• What you need to do: Below are the entries. Print only the lines starting at the one with "none -> purple brick L8 level 1" and ending at the one with "red brick F4:H4", exactly, with no pictures.

(Coordinate-based object records)
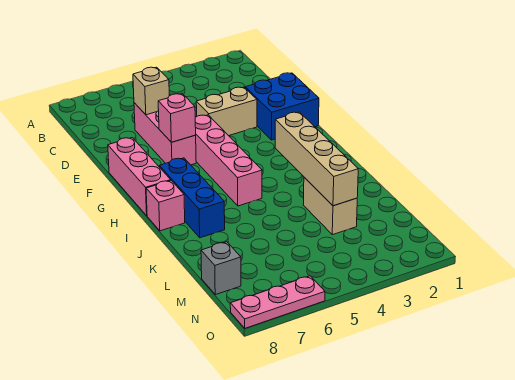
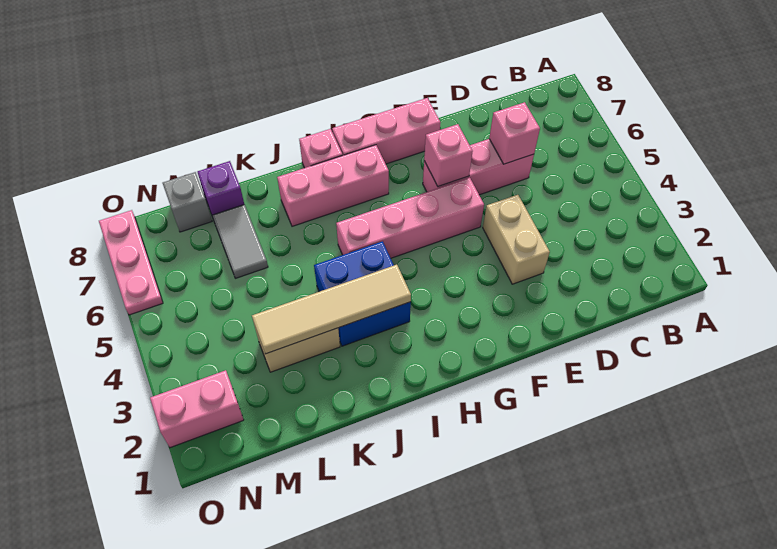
tan brick D6 level 2 -> pink brick D6 level 2
blue brick E1:F2 level 1 -> blue brick I3:J4 level 1
blue brick H7:J7 level 1 -> pink brick H7:J7 level 1
tan brick I3:L3 level 2 -> tan tile I3:L3 level 2
none -> grey tile L6:L7 level 1
none -> purple brick L8 level 1
none -> pink brick N2:O2 level 1

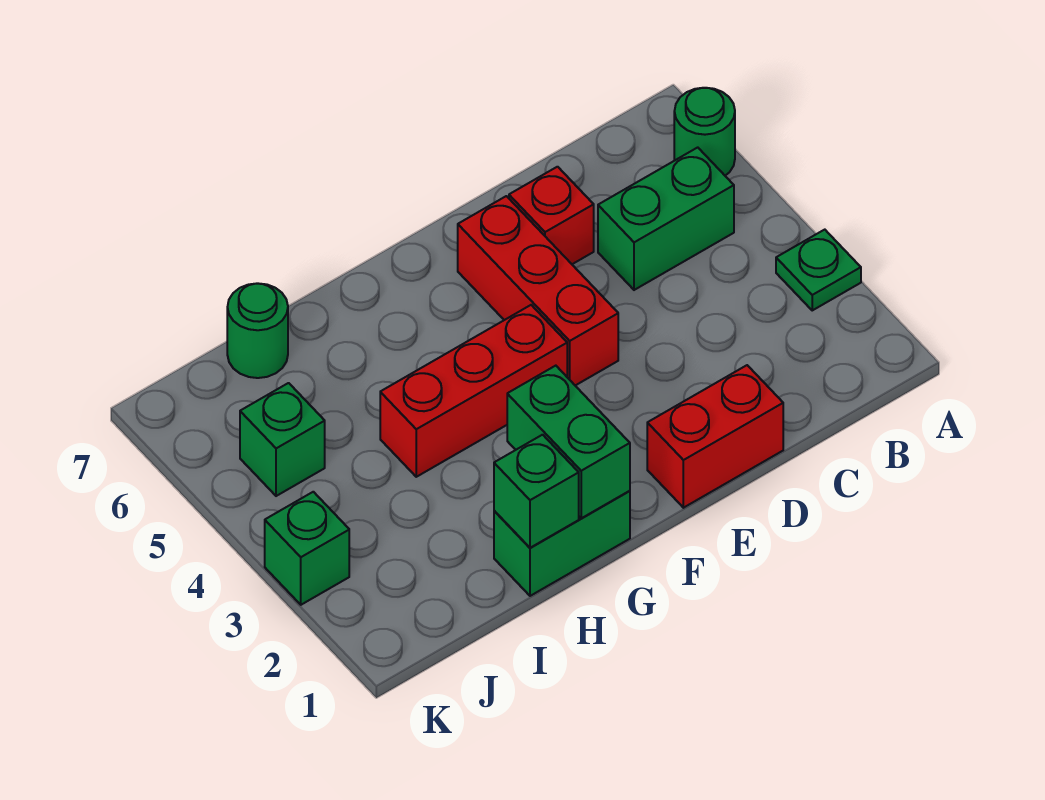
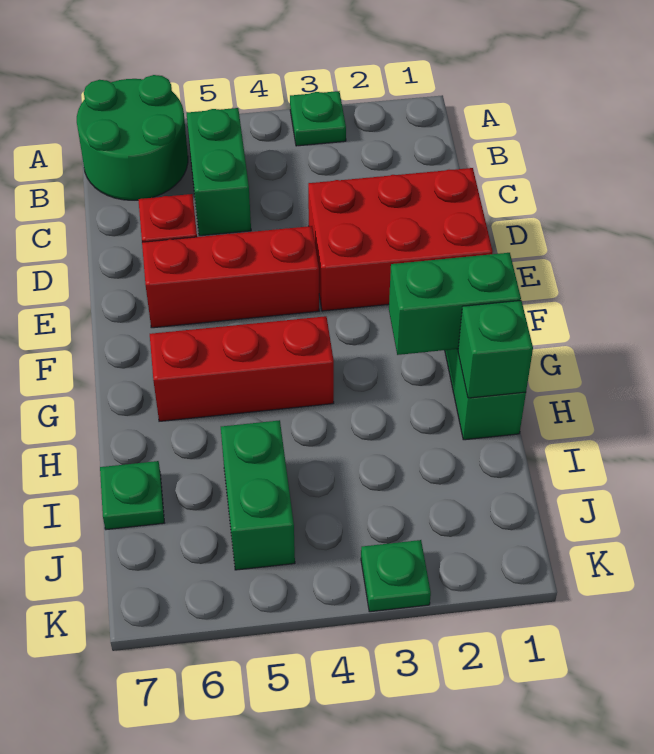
green round brick A6 level 1 -> green round brick A6:B7 level 1
red brick D1:E1 level 1 -> red brick D1:E3 level 1
red brick F4:H4 level 1 -> red brick G4:G6 level 1
green round brick I7 level 1 -> green plate I7 level 1
green brick J5 level 1 -> green brick I5:J5 level 1
green brick K3 level 1 -> green plate K3 level 1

• Response to this exercise:
none -> purple brick L8 level 1
none -> pink brick N2:O2 level 1

green round brick A6 level 1 -> green round brick A6:B7 level 1
red brick D1:E1 level 1 -> red brick D1:E3 level 1
red brick F4:H4 level 1 -> red brick G4:G6 level 1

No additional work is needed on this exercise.